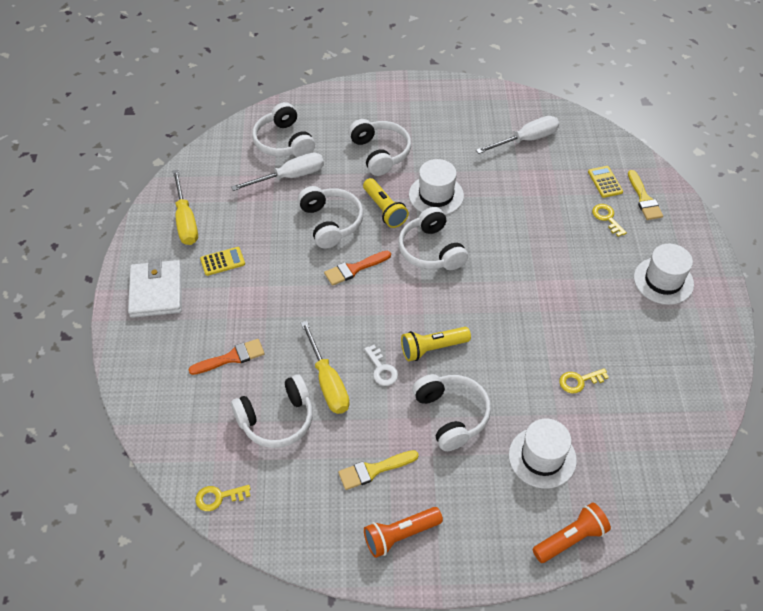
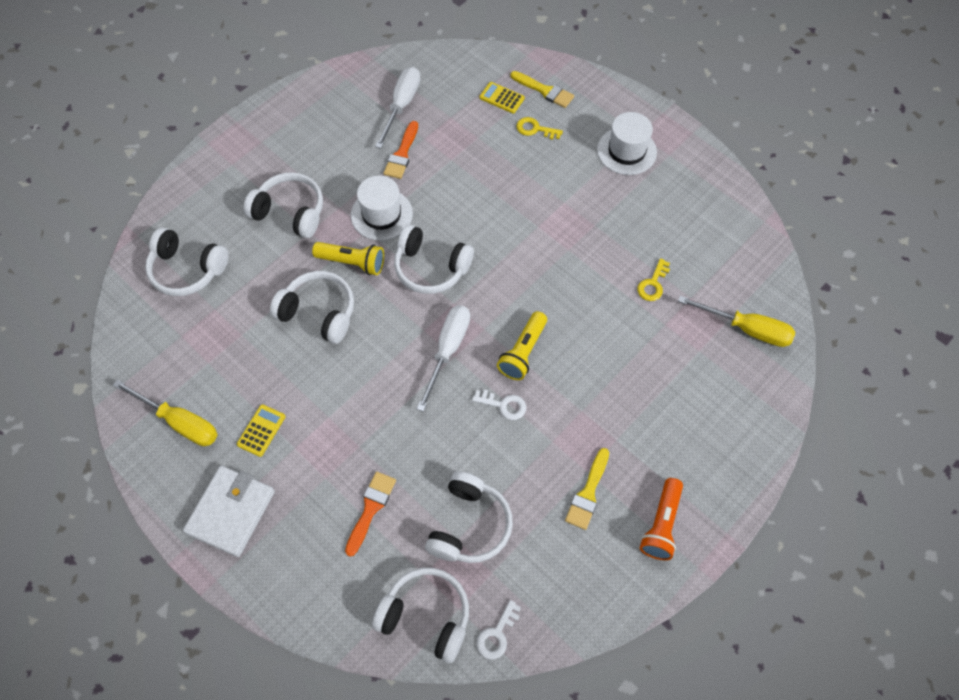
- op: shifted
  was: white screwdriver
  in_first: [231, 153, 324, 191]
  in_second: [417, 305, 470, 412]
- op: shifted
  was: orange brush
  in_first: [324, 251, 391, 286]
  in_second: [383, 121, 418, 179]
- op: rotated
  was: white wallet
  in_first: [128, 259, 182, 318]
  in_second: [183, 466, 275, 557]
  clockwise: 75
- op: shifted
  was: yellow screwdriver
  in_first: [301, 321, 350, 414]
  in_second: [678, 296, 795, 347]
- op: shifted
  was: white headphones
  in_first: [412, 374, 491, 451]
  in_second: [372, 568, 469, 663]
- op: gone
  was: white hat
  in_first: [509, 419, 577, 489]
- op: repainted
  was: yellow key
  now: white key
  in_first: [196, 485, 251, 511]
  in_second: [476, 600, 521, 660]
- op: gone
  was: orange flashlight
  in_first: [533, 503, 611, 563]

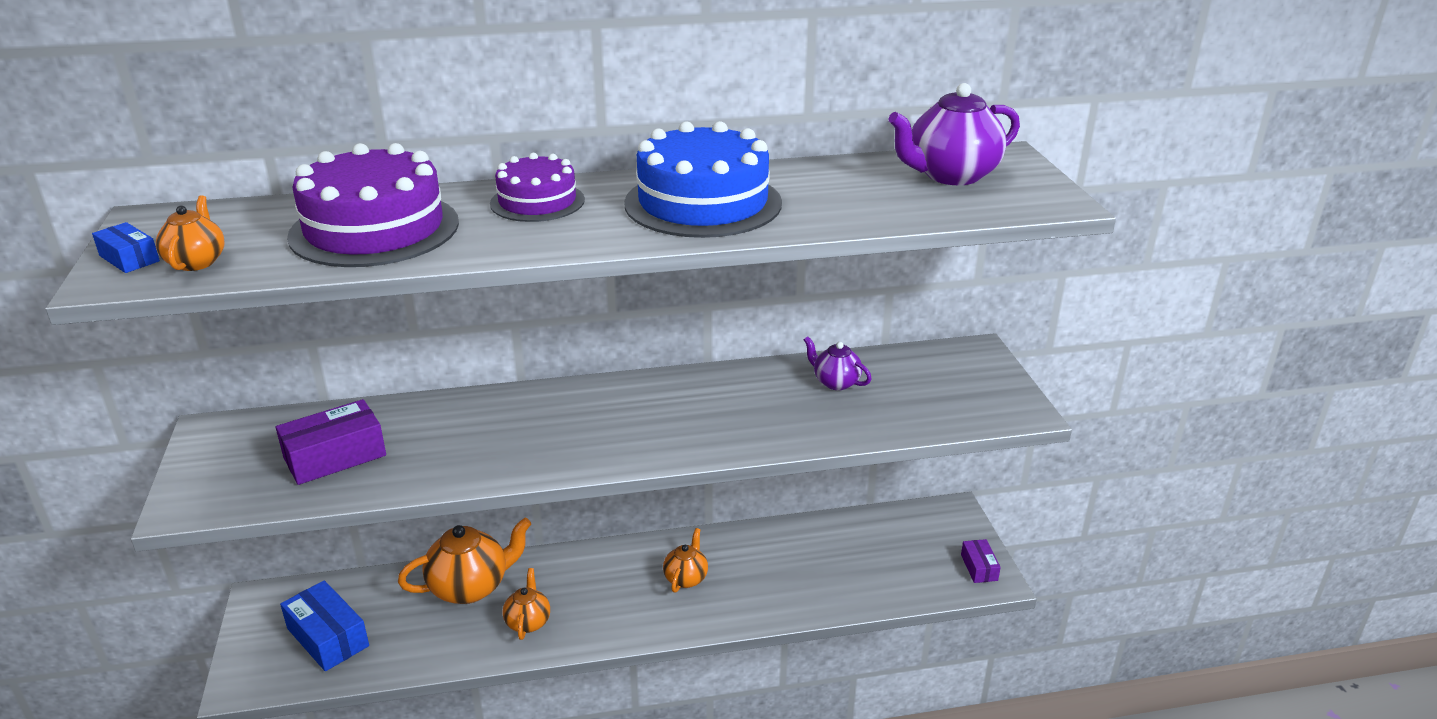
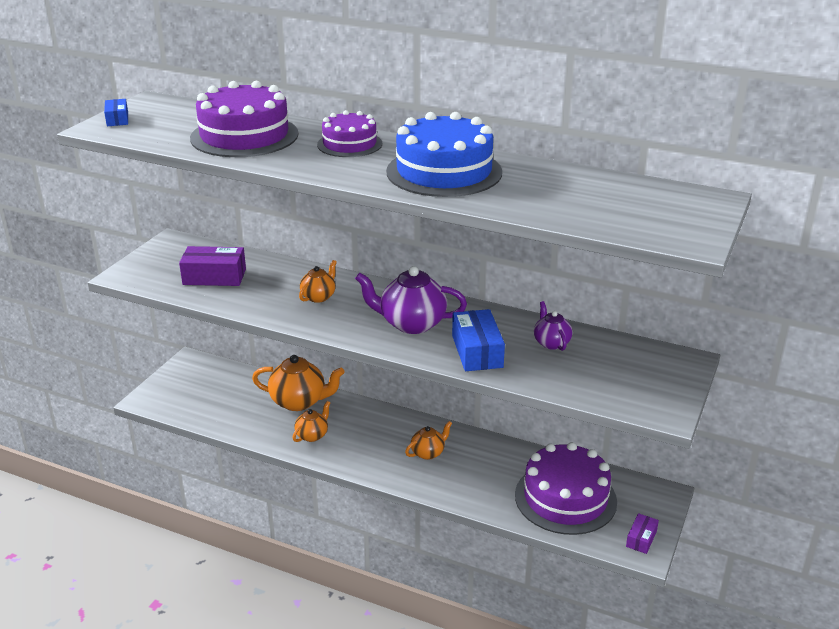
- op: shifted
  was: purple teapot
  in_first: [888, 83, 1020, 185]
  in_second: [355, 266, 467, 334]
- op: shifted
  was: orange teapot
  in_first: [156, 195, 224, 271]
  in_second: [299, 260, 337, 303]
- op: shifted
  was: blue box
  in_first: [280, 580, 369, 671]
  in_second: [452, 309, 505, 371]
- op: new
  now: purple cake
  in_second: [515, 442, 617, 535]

* * *

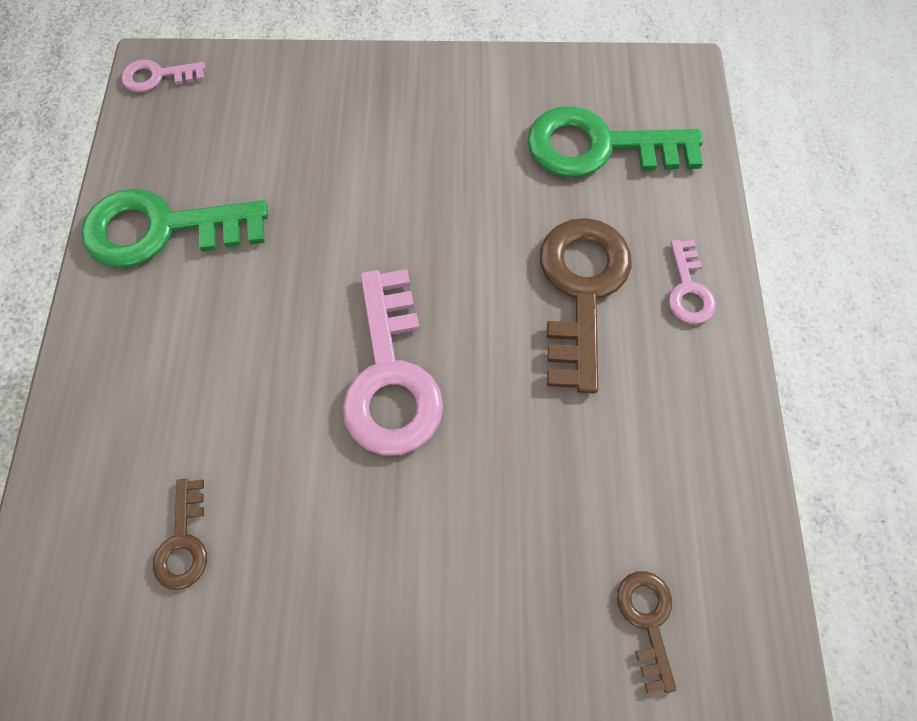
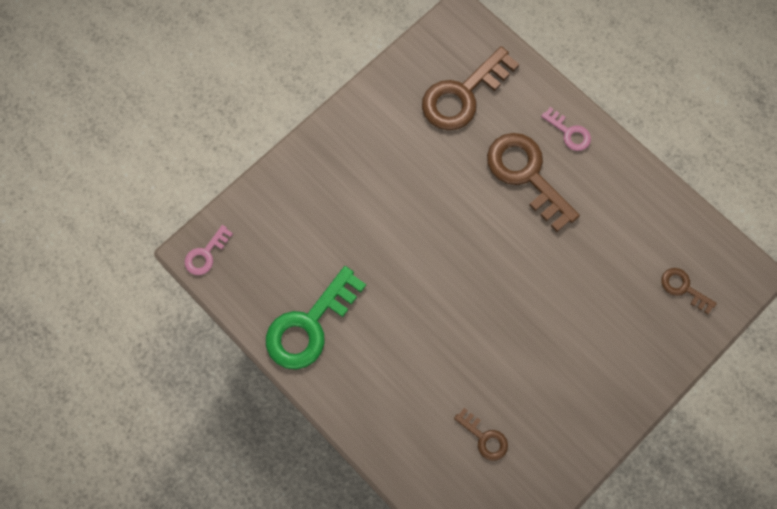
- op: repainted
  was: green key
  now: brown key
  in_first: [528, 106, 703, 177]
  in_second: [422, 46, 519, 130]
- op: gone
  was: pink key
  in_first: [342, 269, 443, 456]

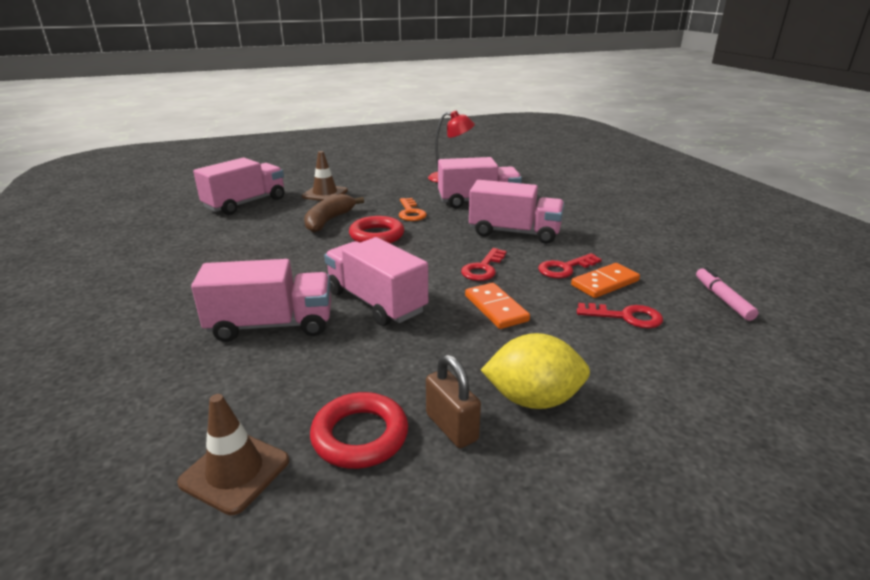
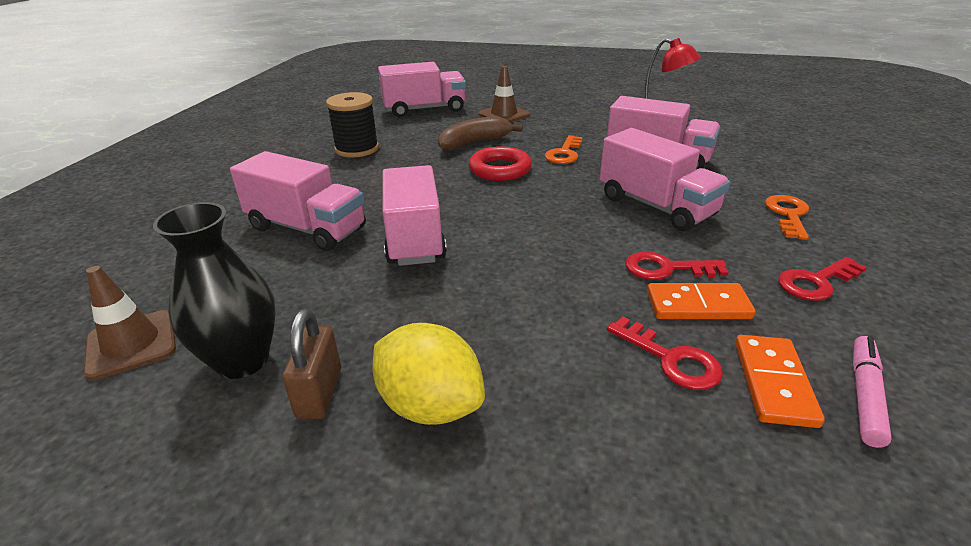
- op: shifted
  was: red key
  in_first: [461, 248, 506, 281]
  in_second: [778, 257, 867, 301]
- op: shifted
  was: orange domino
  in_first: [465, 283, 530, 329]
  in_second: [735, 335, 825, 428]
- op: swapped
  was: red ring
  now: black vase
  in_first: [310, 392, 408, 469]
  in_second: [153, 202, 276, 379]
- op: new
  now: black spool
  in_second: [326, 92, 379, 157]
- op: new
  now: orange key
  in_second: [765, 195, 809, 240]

**Required work:** In the entries above, locate every line with the word "screwdriver" and copy it.

**Answer to this problem:**
  was: white screwdriver
  was: yellow screwdriver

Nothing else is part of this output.